Brief → What is needed is an exact copy of the lines from the one containing "black line: (144, 286) -> (267, 228), moved" through the final line of the material below.

━━━ Information shown ━━━

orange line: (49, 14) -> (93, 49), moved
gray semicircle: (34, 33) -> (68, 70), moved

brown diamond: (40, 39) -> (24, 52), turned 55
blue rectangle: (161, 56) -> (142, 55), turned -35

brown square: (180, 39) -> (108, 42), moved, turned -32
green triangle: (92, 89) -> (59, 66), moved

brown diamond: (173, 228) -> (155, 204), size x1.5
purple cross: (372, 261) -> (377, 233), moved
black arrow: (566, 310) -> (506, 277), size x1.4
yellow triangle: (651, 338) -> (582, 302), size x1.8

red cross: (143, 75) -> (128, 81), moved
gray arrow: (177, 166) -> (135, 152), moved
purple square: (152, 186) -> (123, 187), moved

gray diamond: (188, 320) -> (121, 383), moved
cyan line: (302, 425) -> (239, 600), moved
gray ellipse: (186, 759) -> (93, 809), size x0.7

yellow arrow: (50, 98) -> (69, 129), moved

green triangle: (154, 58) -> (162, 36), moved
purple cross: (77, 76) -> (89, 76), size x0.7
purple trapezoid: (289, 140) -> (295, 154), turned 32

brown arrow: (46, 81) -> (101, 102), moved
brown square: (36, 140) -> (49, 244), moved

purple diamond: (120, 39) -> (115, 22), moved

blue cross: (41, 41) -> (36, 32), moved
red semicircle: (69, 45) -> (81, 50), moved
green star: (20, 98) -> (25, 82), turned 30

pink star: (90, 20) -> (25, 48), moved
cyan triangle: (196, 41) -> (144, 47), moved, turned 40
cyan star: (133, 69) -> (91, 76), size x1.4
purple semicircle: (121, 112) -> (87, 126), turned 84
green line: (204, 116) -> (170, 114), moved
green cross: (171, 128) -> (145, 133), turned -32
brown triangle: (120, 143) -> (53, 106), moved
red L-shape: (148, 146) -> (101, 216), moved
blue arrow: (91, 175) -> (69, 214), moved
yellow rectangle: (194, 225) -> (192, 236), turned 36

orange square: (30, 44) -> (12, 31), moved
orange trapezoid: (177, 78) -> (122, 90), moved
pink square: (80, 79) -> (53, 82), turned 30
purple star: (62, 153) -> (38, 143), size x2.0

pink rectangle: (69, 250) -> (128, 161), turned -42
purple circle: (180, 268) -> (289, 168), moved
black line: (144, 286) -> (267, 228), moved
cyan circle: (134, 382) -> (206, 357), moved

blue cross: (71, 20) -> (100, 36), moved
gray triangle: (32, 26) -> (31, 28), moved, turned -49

━━━

Answer section →
black line: (144, 286) -> (267, 228), moved
cyan circle: (134, 382) -> (206, 357), moved

blue cross: (71, 20) -> (100, 36), moved
gray triangle: (32, 26) -> (31, 28), moved, turned -49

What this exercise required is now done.